**Task objective**:
Please turn the lines in the items below into a numbered list, starting with the line that contains "Transcribe the sheet" and going on through the line that contains "des''2\f c''4 b'8 r8 |", with both of those lines included and any blank lines left out.

------ Material shown

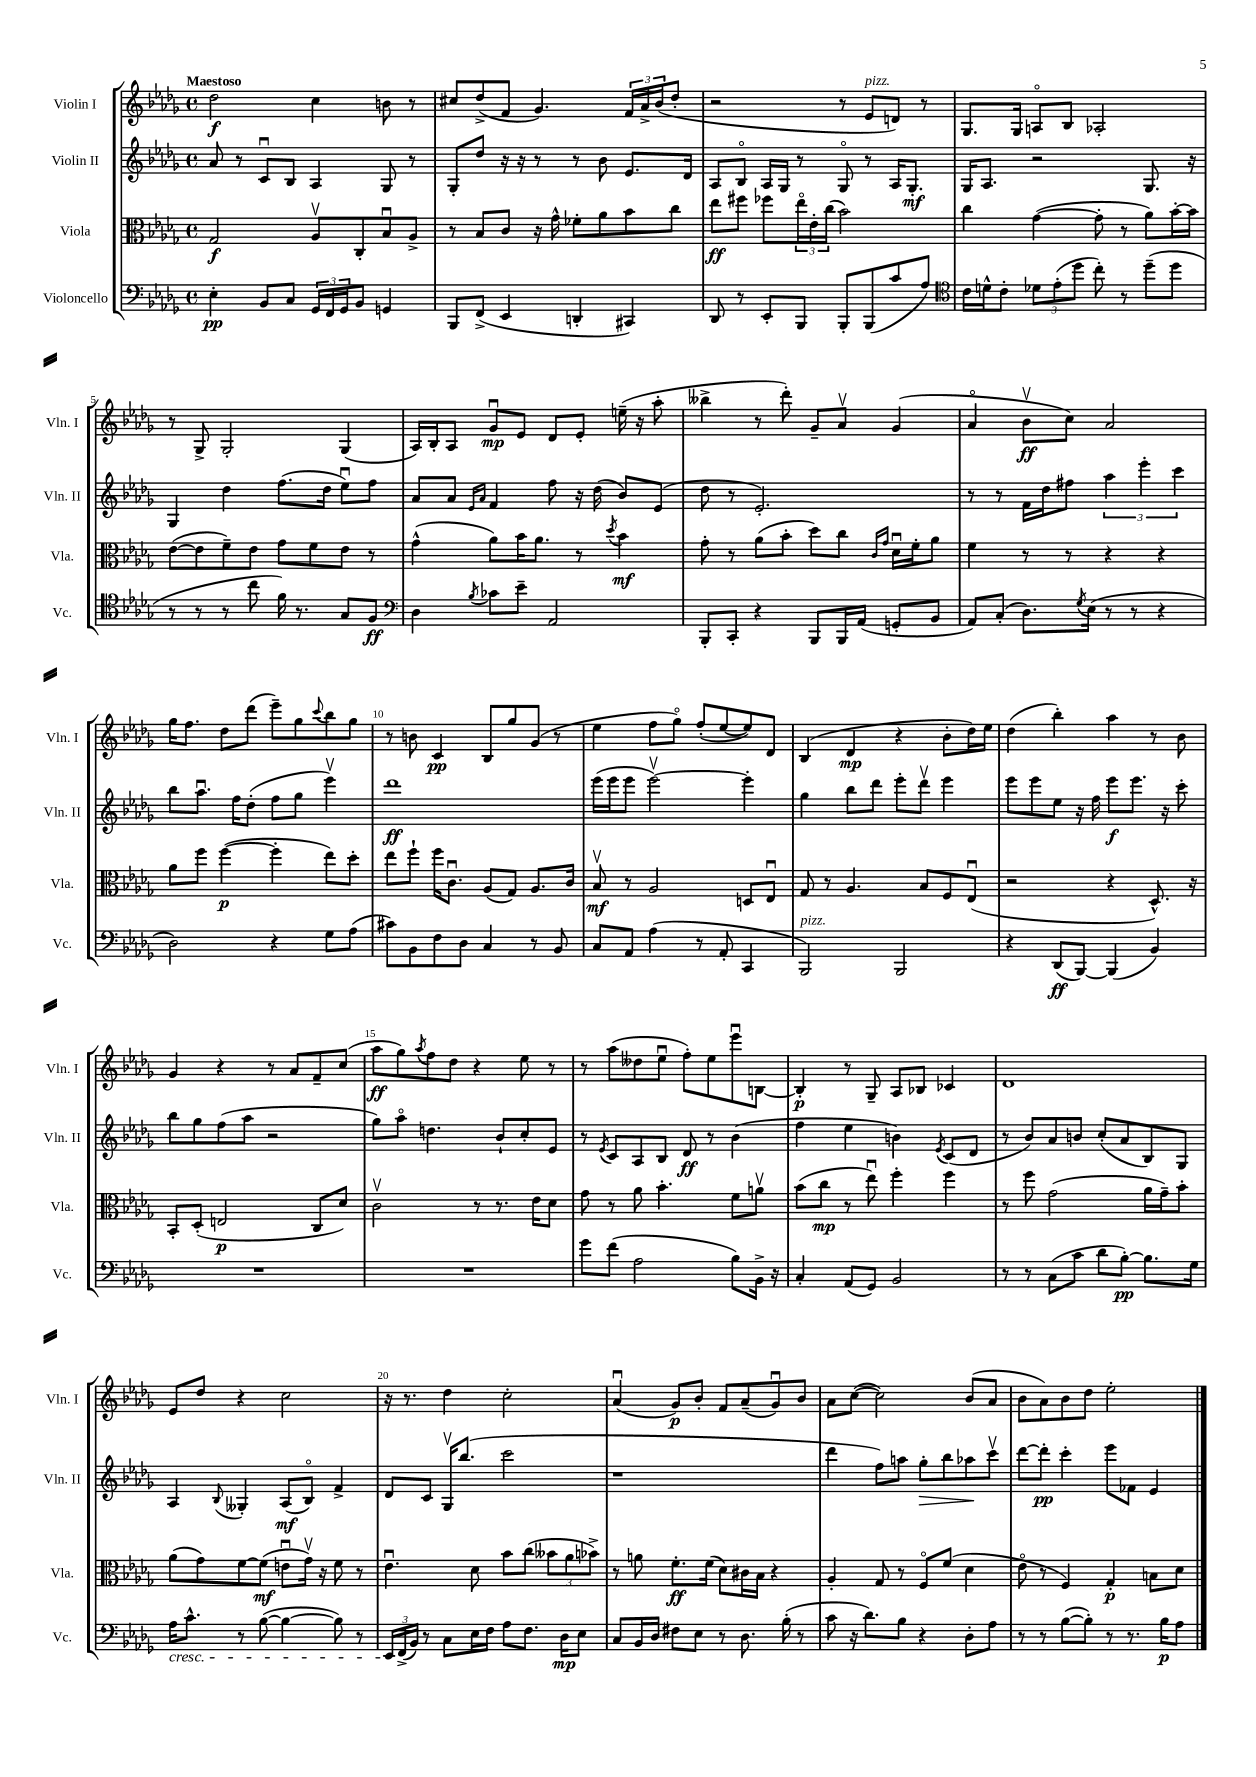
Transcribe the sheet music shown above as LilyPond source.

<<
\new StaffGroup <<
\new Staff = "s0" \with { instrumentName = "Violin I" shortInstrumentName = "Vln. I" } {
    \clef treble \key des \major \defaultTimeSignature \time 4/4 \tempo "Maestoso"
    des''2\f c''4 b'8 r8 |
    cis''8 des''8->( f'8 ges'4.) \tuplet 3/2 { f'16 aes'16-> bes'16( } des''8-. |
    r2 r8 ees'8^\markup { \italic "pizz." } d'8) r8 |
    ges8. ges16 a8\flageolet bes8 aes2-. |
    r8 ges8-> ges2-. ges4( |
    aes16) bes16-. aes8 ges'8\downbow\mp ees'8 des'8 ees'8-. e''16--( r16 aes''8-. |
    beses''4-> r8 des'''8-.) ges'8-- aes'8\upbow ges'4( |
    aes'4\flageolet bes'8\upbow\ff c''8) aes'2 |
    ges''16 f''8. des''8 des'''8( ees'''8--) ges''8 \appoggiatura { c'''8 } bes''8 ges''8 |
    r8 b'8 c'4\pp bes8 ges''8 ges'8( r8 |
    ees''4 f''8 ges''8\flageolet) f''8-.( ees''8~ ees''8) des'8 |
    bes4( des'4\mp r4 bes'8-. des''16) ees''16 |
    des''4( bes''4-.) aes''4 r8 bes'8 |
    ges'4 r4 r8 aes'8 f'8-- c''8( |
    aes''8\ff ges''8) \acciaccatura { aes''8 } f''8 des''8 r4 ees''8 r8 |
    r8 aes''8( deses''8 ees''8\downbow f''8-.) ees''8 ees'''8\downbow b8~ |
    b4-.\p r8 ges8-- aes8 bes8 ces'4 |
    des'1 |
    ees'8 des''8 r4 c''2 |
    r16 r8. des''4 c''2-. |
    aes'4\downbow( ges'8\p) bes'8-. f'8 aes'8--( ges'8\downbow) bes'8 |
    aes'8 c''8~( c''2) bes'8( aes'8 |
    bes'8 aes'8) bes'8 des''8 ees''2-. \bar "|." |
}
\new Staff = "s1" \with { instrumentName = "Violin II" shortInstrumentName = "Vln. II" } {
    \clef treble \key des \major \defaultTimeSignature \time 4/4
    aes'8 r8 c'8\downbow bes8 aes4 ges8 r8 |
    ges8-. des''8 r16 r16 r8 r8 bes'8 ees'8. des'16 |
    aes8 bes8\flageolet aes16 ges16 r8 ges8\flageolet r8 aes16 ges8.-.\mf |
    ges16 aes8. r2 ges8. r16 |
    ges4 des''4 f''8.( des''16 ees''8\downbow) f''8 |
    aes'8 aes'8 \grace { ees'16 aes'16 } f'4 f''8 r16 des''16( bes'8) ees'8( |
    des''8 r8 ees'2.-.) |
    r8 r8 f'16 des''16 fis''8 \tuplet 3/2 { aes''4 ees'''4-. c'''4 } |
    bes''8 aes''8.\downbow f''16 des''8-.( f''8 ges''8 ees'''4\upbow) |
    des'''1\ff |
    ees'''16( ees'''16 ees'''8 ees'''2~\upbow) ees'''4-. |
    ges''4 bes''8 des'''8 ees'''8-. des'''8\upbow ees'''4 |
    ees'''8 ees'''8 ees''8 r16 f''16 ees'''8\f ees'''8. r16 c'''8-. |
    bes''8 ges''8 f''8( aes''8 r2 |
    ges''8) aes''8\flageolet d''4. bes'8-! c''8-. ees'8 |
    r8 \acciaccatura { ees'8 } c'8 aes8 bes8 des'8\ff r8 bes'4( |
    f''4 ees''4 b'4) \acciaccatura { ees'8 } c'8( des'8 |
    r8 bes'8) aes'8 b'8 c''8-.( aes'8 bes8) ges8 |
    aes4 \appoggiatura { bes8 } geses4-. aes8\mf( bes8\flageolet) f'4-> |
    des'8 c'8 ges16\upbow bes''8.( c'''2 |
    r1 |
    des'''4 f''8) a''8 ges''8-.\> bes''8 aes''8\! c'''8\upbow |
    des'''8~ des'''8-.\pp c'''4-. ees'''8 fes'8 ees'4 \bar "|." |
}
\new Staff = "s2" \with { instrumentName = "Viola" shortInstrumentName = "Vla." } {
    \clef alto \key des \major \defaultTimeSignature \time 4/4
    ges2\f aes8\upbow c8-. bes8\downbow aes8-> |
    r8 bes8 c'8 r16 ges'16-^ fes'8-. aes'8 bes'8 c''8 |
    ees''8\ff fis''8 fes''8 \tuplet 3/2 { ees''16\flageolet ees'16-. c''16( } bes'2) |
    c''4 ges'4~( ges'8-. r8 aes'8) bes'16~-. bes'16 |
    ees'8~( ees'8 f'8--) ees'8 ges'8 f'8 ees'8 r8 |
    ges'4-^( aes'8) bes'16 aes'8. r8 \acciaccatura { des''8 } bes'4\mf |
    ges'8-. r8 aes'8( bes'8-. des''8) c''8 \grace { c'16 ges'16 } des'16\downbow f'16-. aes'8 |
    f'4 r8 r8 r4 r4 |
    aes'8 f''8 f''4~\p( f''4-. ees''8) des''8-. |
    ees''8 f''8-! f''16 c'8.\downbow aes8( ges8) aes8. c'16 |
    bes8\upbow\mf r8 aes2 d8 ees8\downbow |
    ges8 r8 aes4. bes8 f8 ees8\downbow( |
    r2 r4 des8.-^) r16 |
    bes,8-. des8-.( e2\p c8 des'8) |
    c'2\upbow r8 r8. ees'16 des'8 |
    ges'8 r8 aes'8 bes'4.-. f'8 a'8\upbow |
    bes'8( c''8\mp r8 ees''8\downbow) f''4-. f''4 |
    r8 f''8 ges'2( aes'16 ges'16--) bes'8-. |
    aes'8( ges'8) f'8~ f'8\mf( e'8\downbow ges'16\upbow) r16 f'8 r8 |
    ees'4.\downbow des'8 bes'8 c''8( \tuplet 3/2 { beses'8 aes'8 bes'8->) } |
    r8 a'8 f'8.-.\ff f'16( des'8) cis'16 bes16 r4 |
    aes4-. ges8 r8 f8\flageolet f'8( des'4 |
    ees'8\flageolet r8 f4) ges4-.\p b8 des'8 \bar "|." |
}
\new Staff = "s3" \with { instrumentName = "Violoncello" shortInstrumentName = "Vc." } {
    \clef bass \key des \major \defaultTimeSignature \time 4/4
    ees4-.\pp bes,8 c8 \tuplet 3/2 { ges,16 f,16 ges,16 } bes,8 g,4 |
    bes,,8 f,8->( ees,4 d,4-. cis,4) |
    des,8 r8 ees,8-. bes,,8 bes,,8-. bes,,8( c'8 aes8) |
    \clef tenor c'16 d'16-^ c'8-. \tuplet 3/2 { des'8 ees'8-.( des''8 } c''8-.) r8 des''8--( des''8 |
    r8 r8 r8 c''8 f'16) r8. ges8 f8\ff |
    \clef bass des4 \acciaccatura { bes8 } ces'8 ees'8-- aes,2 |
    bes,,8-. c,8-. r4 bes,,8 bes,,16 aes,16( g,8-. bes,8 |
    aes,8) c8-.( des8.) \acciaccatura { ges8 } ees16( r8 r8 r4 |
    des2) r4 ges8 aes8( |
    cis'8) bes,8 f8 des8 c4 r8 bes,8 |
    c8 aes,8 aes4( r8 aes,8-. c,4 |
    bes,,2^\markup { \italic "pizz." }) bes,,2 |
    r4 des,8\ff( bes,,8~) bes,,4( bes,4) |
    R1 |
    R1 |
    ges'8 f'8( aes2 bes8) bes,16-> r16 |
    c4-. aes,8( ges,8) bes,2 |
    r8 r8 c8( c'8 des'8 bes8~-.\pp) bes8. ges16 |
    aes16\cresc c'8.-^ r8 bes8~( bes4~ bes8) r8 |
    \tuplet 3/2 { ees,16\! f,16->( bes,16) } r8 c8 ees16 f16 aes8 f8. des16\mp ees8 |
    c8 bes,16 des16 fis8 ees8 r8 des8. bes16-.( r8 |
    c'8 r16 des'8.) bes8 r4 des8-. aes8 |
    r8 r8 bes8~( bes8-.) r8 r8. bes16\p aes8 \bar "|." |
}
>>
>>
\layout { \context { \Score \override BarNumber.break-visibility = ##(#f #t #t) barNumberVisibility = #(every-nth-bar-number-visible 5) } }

------------
------ Material shown

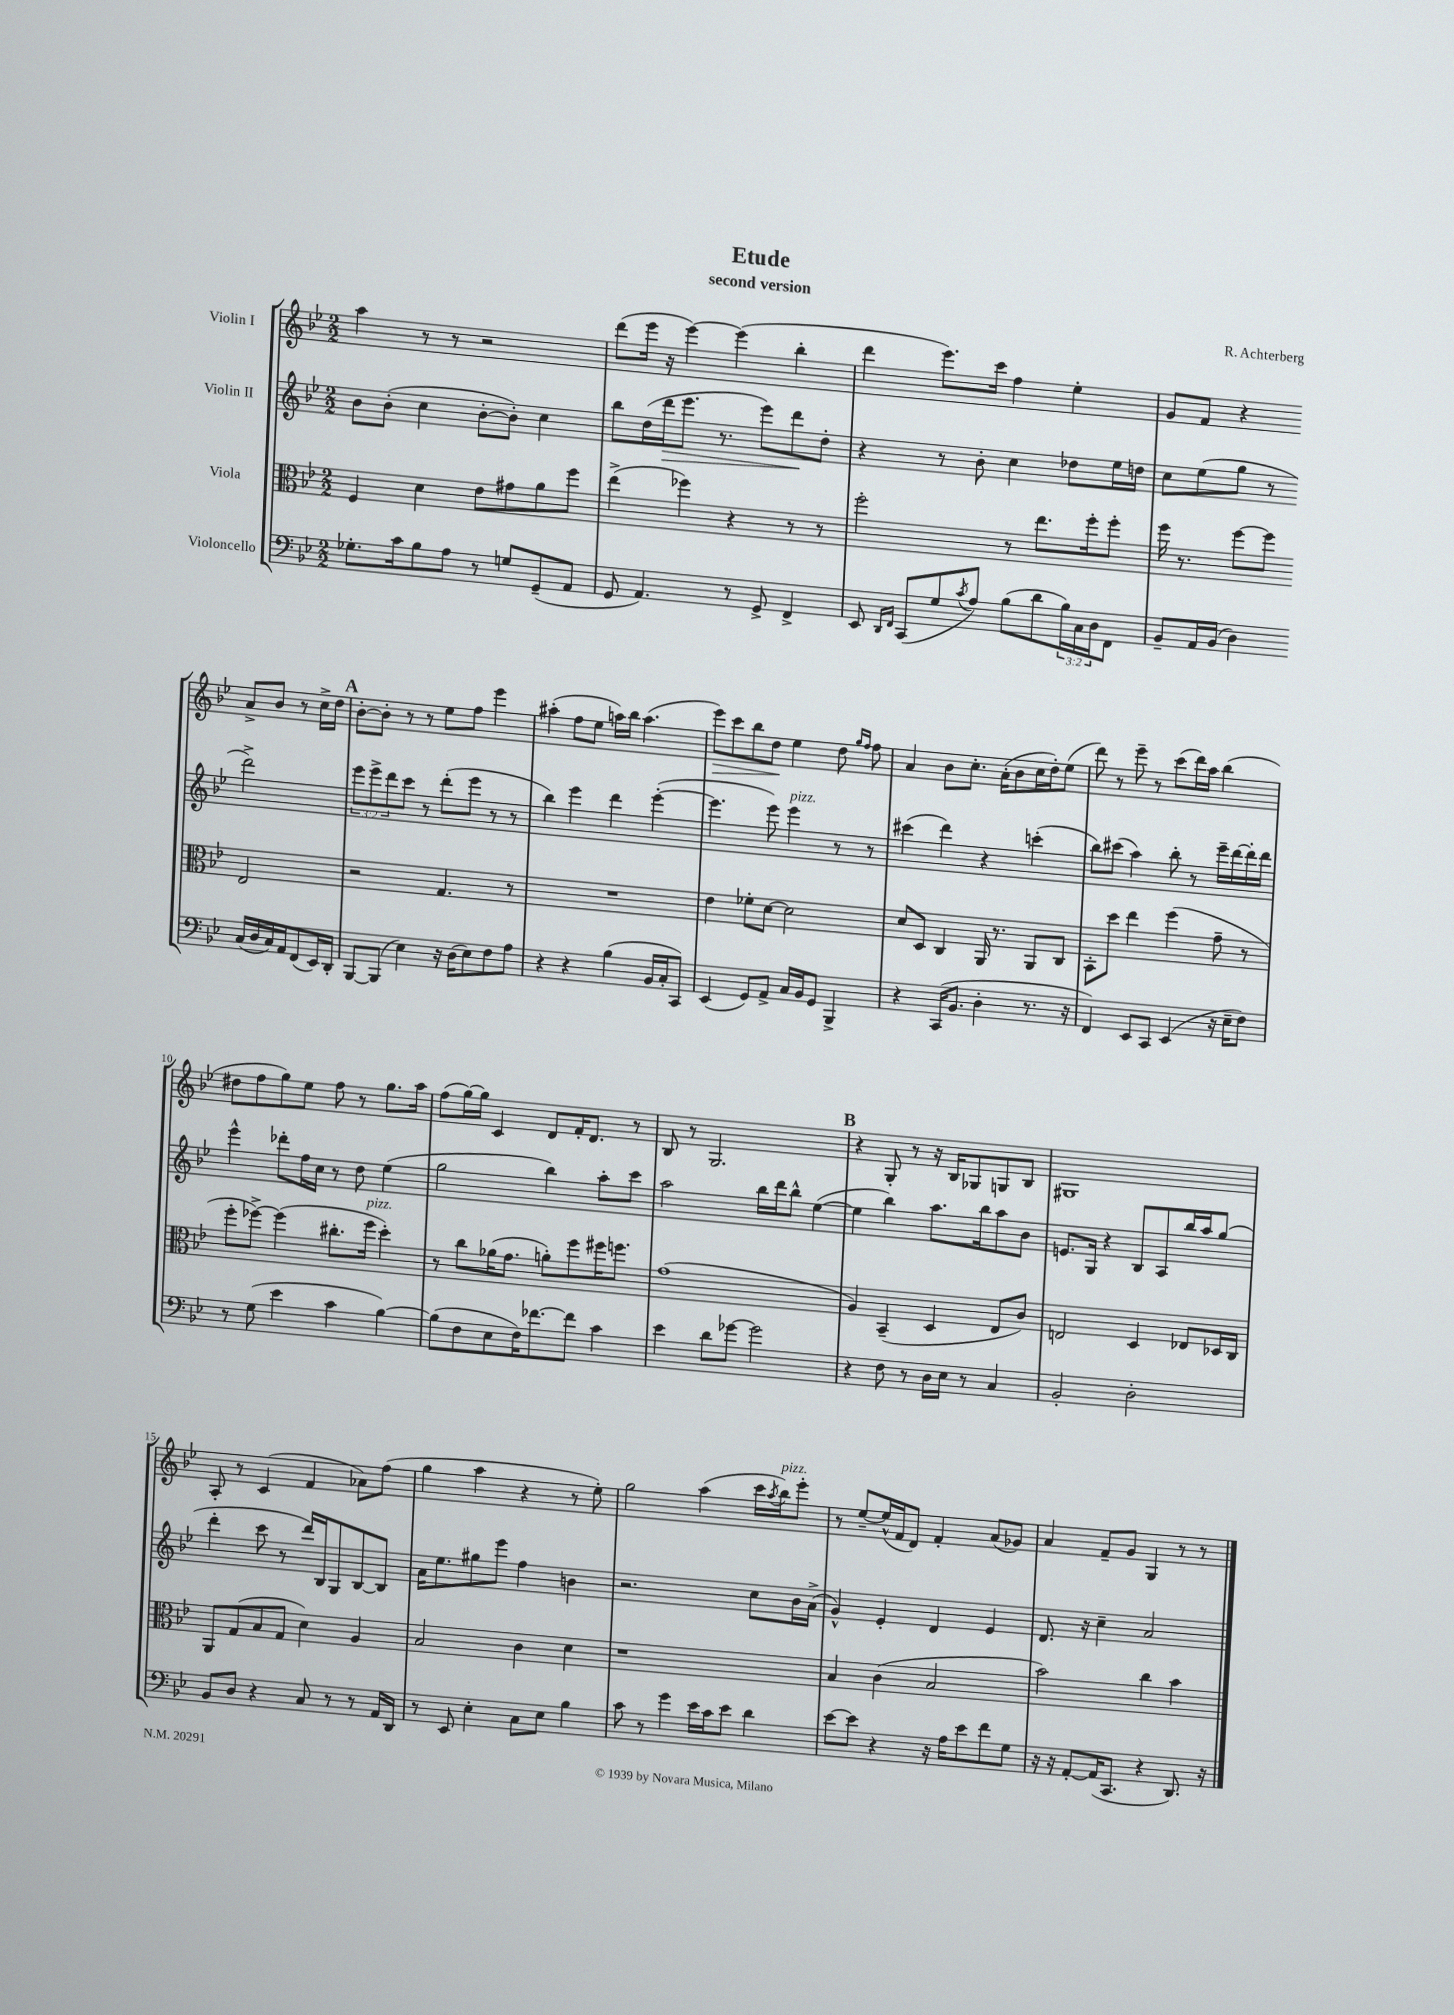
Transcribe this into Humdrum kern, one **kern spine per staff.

------------

**Expected answer**:
1. Transcribe the sheet music shown above as LilyPond source.
2. <<
3. \new StaffGroup <<
4. \new Staff = "s0" \with { instrumentName = "Violin I" shortInstrumentName = "Vln. I" } {
5.     \clef treble \key des \major \defaultTimeSignature \time 4/4 \tempo "Maestoso"
6.     des''2\f c''4 b'8 r8 |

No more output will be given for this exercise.